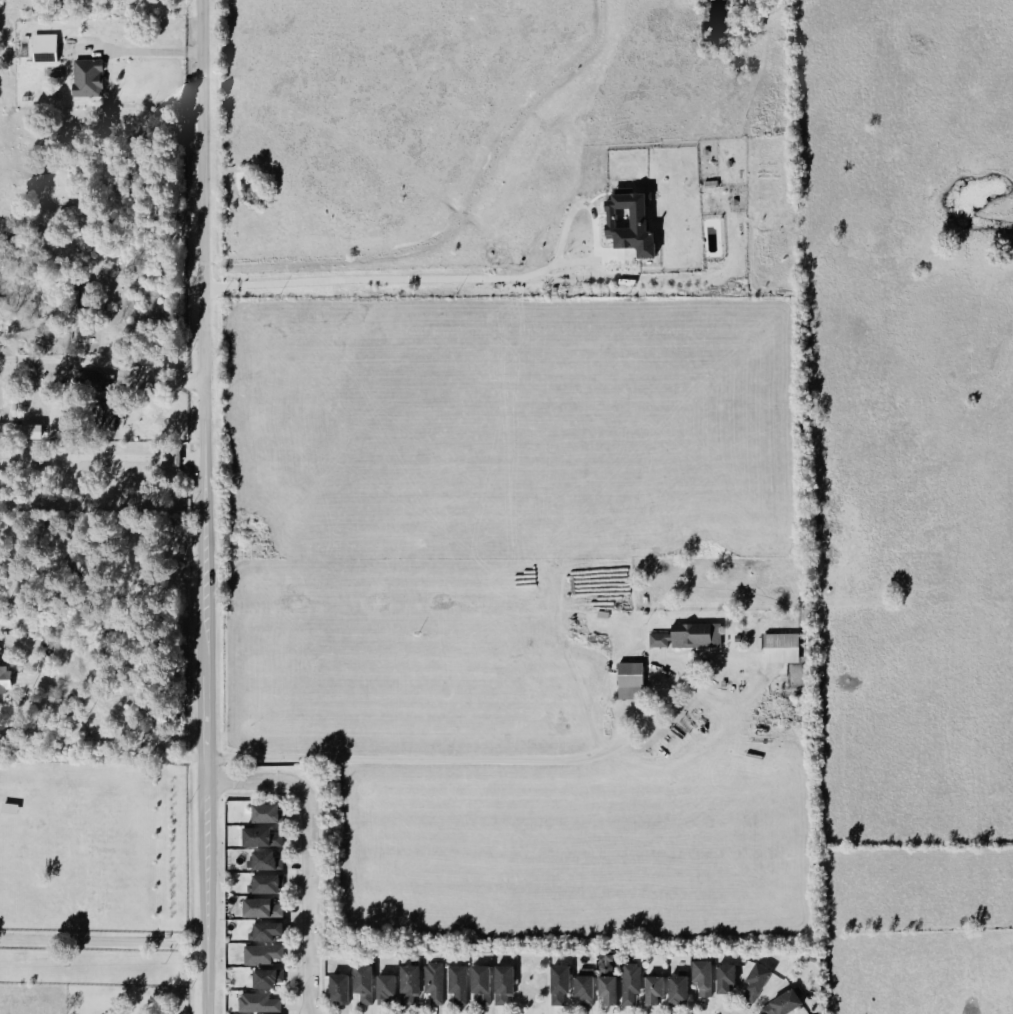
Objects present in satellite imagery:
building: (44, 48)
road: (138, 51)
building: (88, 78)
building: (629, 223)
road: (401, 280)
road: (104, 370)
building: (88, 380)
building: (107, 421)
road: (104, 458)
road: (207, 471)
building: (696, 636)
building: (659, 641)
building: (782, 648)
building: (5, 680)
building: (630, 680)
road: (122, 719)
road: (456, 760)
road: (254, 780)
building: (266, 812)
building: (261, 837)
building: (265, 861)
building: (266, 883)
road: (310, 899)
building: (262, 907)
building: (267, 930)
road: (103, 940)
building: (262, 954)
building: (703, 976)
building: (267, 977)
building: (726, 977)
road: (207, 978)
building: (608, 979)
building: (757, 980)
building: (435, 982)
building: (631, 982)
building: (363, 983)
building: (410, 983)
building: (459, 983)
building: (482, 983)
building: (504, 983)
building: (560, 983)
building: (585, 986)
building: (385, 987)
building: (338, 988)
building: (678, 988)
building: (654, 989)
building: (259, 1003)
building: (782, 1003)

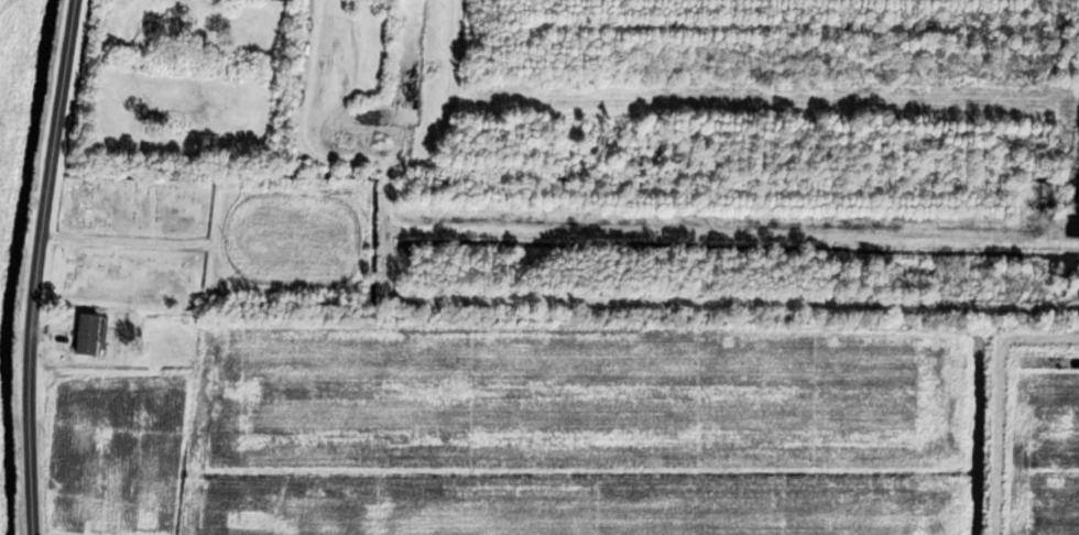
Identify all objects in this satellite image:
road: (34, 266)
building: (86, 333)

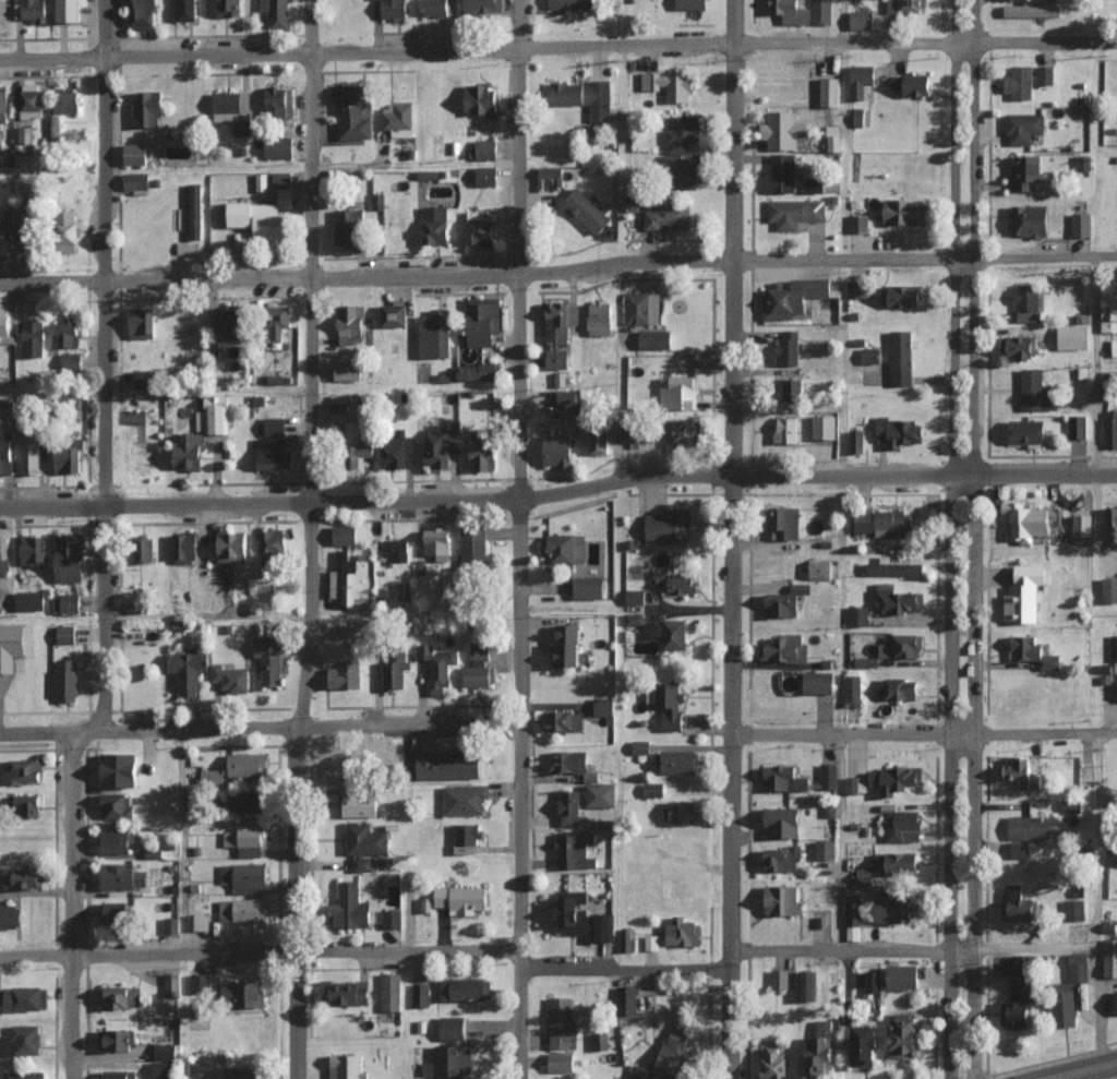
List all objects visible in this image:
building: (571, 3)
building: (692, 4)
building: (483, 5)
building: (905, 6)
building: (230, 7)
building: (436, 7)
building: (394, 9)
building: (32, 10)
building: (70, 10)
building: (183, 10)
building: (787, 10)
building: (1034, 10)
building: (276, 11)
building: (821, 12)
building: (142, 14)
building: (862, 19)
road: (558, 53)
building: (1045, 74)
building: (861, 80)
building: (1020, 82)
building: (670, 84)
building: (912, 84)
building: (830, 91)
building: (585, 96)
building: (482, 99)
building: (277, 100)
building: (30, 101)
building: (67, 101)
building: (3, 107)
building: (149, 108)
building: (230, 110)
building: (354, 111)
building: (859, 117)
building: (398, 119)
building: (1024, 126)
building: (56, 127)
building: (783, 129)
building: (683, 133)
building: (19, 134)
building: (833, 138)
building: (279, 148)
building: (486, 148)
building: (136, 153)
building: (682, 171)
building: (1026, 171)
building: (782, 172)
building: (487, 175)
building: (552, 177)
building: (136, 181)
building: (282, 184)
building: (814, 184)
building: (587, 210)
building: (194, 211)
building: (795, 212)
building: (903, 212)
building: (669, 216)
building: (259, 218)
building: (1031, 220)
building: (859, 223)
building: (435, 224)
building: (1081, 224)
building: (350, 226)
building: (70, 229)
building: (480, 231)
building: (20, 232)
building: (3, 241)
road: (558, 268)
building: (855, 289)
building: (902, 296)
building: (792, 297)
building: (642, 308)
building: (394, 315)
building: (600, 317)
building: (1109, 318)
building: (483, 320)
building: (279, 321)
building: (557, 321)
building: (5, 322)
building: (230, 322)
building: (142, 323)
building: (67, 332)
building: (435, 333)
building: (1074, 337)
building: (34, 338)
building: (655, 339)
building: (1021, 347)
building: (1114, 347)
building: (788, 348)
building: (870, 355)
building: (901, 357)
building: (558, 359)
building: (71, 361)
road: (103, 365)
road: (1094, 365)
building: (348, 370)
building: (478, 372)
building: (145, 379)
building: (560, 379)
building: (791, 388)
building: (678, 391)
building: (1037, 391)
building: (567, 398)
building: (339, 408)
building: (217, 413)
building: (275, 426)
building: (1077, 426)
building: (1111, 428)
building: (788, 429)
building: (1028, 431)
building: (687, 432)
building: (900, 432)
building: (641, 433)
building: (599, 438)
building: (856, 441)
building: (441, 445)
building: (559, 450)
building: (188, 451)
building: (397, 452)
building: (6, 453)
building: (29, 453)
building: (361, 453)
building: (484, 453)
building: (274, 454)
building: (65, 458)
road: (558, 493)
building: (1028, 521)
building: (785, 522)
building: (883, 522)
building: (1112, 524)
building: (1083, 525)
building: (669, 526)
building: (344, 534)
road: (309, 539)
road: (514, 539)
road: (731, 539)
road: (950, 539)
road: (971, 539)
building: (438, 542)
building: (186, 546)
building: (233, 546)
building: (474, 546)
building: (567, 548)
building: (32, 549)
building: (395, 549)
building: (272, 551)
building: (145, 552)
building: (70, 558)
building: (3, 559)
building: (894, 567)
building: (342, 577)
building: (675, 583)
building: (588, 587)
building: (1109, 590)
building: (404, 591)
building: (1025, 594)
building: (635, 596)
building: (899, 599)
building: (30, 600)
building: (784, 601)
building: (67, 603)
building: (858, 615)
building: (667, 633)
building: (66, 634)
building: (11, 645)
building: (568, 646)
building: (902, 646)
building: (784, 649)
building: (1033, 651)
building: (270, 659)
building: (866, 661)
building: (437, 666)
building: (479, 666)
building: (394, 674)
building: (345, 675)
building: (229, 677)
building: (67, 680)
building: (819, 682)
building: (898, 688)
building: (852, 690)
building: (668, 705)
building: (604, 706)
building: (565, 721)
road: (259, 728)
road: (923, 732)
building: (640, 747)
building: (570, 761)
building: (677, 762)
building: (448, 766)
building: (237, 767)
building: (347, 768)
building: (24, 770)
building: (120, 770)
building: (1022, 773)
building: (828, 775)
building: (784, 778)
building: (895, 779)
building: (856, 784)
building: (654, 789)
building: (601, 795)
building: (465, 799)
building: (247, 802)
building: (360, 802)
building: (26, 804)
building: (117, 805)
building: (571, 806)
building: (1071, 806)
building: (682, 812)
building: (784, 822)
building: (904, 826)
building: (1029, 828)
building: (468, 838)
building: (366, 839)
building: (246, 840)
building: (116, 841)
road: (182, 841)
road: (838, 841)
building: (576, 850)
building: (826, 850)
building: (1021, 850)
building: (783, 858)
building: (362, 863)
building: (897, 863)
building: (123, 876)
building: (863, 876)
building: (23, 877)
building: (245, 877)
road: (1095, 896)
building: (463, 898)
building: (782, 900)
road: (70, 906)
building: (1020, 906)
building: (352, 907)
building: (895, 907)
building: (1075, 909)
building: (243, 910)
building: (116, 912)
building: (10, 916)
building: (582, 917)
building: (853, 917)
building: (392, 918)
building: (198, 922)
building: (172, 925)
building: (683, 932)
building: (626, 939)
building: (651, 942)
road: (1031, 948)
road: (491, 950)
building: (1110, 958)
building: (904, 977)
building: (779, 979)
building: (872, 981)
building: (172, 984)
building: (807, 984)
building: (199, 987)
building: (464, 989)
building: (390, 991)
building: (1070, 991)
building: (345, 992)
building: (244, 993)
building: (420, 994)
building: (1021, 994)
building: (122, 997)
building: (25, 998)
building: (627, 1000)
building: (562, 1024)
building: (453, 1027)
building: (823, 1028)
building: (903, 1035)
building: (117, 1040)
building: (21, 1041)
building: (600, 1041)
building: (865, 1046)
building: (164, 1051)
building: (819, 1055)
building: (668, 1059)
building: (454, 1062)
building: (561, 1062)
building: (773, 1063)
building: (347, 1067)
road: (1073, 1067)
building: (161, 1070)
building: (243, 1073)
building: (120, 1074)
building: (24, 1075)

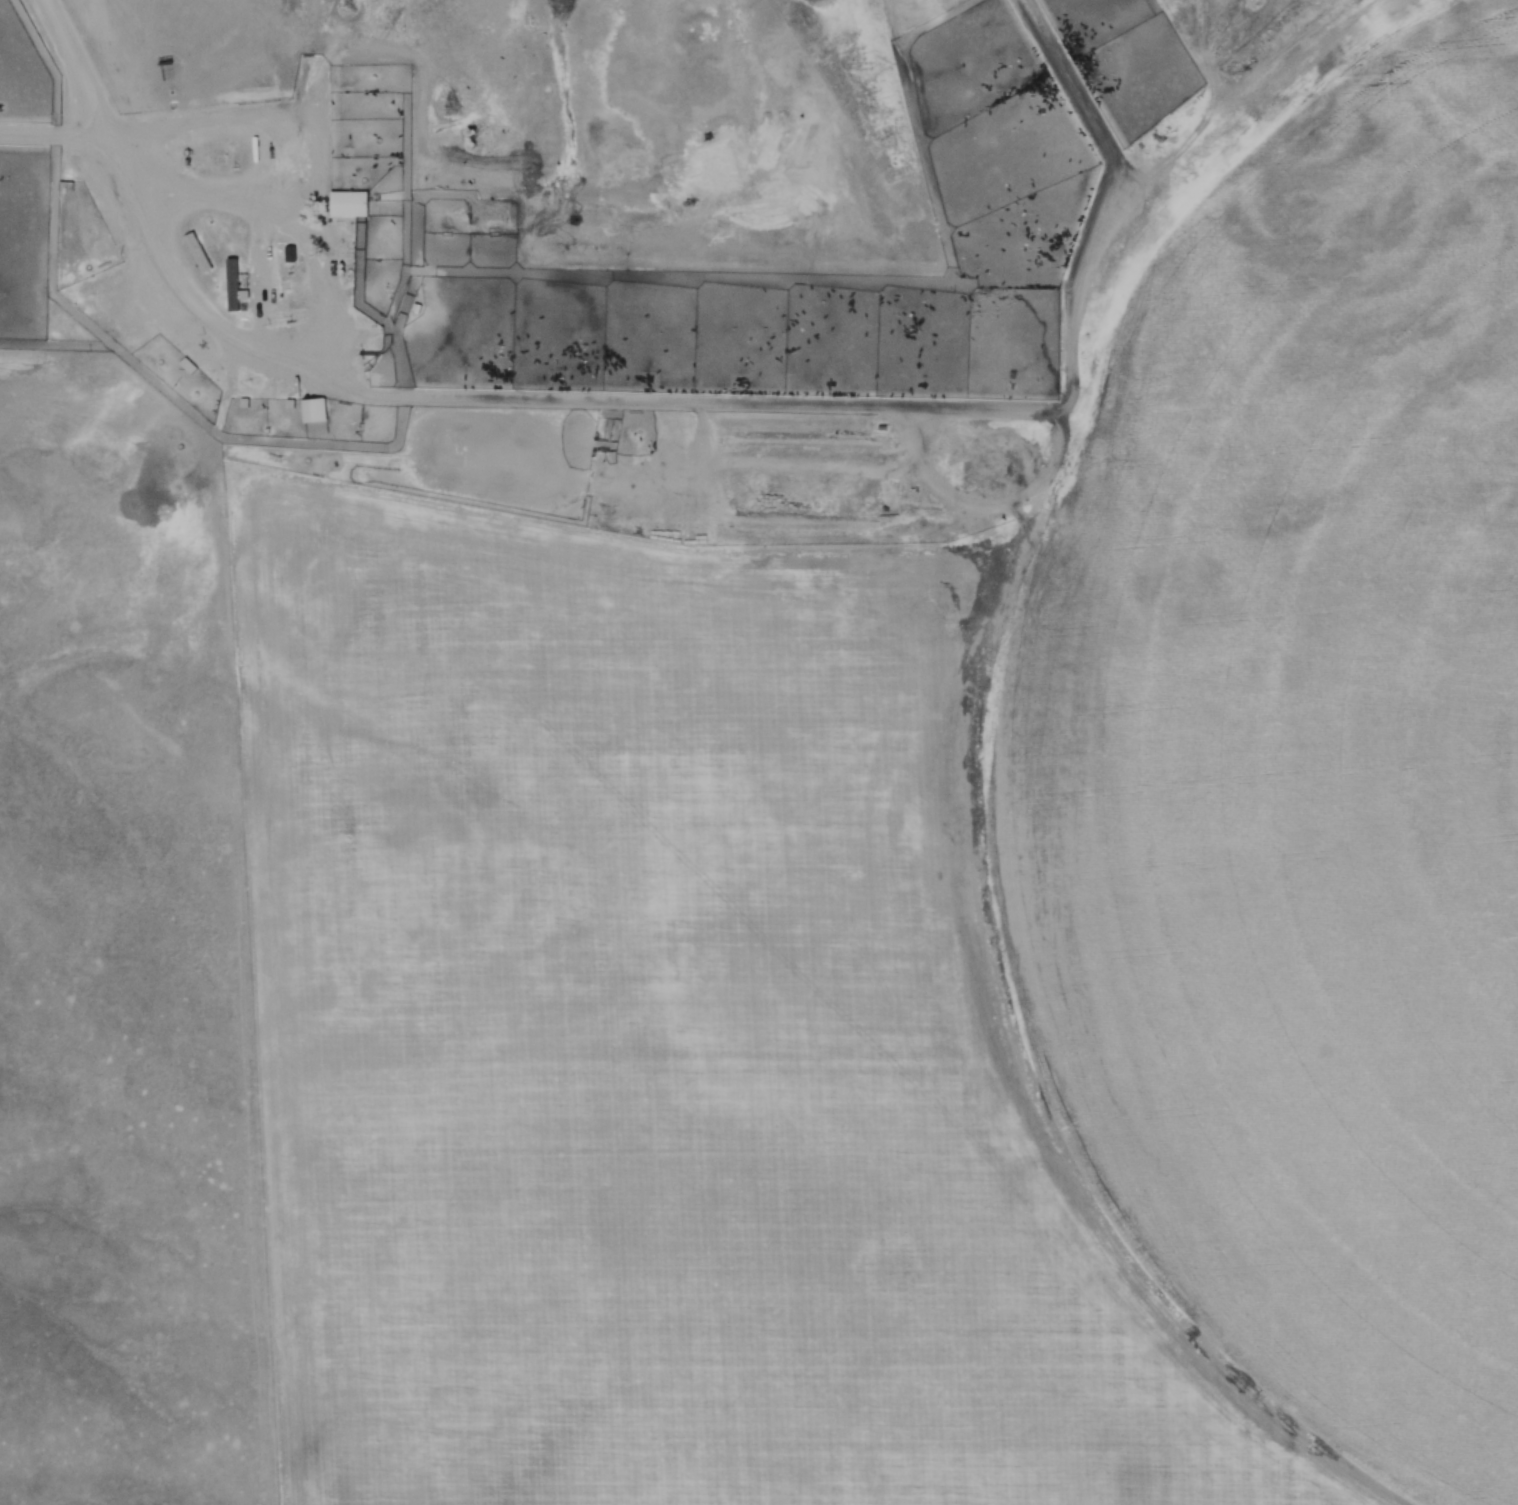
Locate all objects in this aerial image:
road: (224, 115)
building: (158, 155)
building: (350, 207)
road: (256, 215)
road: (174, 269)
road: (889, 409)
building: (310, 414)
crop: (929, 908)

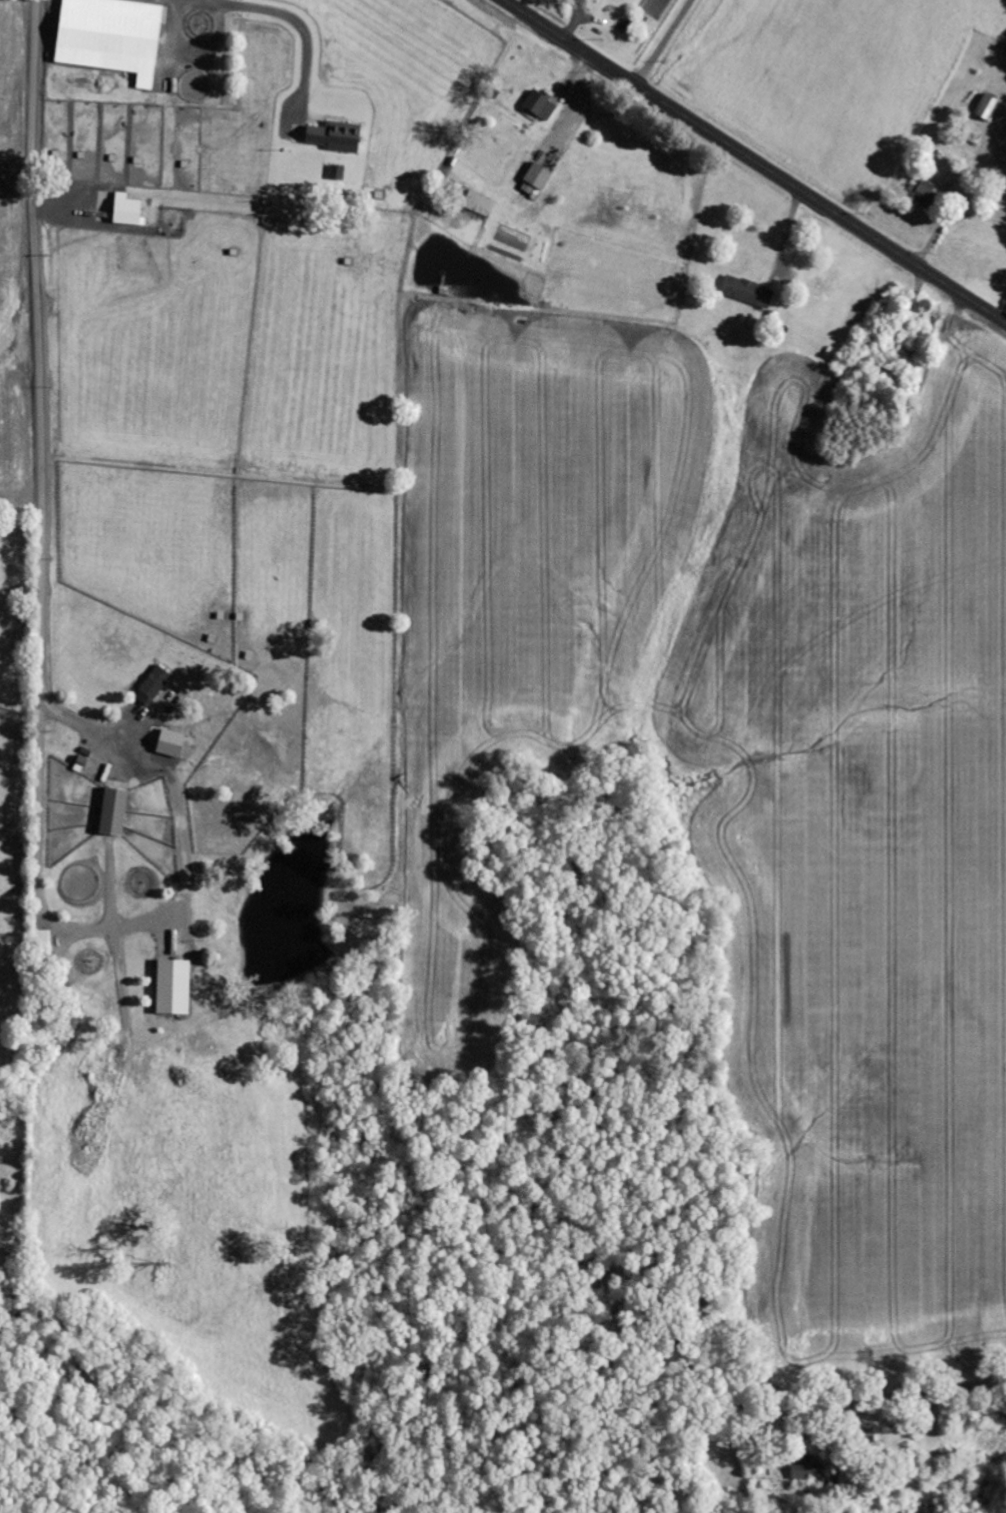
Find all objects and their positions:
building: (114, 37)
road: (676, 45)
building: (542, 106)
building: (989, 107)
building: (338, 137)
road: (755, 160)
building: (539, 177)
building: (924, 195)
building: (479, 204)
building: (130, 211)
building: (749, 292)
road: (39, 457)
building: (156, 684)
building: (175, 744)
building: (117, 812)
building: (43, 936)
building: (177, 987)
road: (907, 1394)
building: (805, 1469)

Exercise directions
The line containing "Find all objects" and every line after it, through the last one above, should be written out word for word.

Result of this exercise
Find all objects and their positions:
building: (114, 37)
road: (676, 45)
building: (542, 106)
building: (989, 107)
building: (338, 137)
road: (755, 160)
building: (539, 177)
building: (924, 195)
building: (479, 204)
building: (130, 211)
building: (749, 292)
road: (39, 457)
building: (156, 684)
building: (175, 744)
building: (117, 812)
building: (43, 936)
building: (177, 987)
road: (907, 1394)
building: (805, 1469)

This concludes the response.